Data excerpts

+===+

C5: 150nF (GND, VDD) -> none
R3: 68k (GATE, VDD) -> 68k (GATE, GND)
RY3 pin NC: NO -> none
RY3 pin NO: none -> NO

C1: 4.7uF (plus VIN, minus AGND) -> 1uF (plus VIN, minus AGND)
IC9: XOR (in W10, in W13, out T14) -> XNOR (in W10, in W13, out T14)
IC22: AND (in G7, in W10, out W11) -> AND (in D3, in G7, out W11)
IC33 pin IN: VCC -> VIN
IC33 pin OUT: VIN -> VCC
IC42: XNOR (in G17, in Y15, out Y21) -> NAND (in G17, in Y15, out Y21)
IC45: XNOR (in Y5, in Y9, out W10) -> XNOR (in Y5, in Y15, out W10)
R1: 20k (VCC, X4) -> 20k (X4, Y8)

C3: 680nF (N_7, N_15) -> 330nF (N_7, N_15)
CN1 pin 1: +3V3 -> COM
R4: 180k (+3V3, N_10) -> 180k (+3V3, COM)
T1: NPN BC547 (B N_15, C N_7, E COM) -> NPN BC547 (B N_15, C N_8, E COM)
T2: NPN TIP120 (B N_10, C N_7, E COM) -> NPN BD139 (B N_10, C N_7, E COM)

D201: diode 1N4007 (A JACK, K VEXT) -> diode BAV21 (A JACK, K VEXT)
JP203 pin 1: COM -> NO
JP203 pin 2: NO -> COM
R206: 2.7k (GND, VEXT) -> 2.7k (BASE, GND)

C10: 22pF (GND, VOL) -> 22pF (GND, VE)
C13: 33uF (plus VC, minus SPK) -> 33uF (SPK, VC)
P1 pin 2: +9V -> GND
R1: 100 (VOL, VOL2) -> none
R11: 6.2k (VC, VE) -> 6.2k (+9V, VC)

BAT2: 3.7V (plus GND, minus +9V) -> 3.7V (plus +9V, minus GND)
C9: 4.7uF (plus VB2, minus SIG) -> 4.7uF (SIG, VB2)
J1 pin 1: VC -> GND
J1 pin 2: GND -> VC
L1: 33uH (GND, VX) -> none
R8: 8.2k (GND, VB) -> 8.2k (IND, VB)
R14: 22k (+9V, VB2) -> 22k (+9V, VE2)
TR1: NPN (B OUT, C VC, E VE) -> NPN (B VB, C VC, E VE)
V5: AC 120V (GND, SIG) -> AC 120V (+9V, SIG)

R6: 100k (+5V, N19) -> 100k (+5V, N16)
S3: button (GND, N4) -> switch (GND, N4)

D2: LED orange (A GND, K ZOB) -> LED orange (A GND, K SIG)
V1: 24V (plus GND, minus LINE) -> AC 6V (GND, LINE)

+===+

WORK INSTRUCTIONS
For the lines above, output exactly those from the line containing "R3: 68k (GATE, VDD) -> 68k (GATE, GND)" through the line containing "R11: 6.2k (VC, VE) -> 6.2k (+9V, VC)", and skip the others.

ANSWER SPACE
R3: 68k (GATE, VDD) -> 68k (GATE, GND)
RY3 pin NC: NO -> none
RY3 pin NO: none -> NO

C1: 4.7uF (plus VIN, minus AGND) -> 1uF (plus VIN, minus AGND)
IC9: XOR (in W10, in W13, out T14) -> XNOR (in W10, in W13, out T14)
IC22: AND (in G7, in W10, out W11) -> AND (in D3, in G7, out W11)
IC33 pin IN: VCC -> VIN
IC33 pin OUT: VIN -> VCC
IC42: XNOR (in G17, in Y15, out Y21) -> NAND (in G17, in Y15, out Y21)
IC45: XNOR (in Y5, in Y9, out W10) -> XNOR (in Y5, in Y15, out W10)
R1: 20k (VCC, X4) -> 20k (X4, Y8)

C3: 680nF (N_7, N_15) -> 330nF (N_7, N_15)
CN1 pin 1: +3V3 -> COM
R4: 180k (+3V3, N_10) -> 180k (+3V3, COM)
T1: NPN BC547 (B N_15, C N_7, E COM) -> NPN BC547 (B N_15, C N_8, E COM)
T2: NPN TIP120 (B N_10, C N_7, E COM) -> NPN BD139 (B N_10, C N_7, E COM)

D201: diode 1N4007 (A JACK, K VEXT) -> diode BAV21 (A JACK, K VEXT)
JP203 pin 1: COM -> NO
JP203 pin 2: NO -> COM
R206: 2.7k (GND, VEXT) -> 2.7k (BASE, GND)

C10: 22pF (GND, VOL) -> 22pF (GND, VE)
C13: 33uF (plus VC, minus SPK) -> 33uF (SPK, VC)
P1 pin 2: +9V -> GND
R1: 100 (VOL, VOL2) -> none
R11: 6.2k (VC, VE) -> 6.2k (+9V, VC)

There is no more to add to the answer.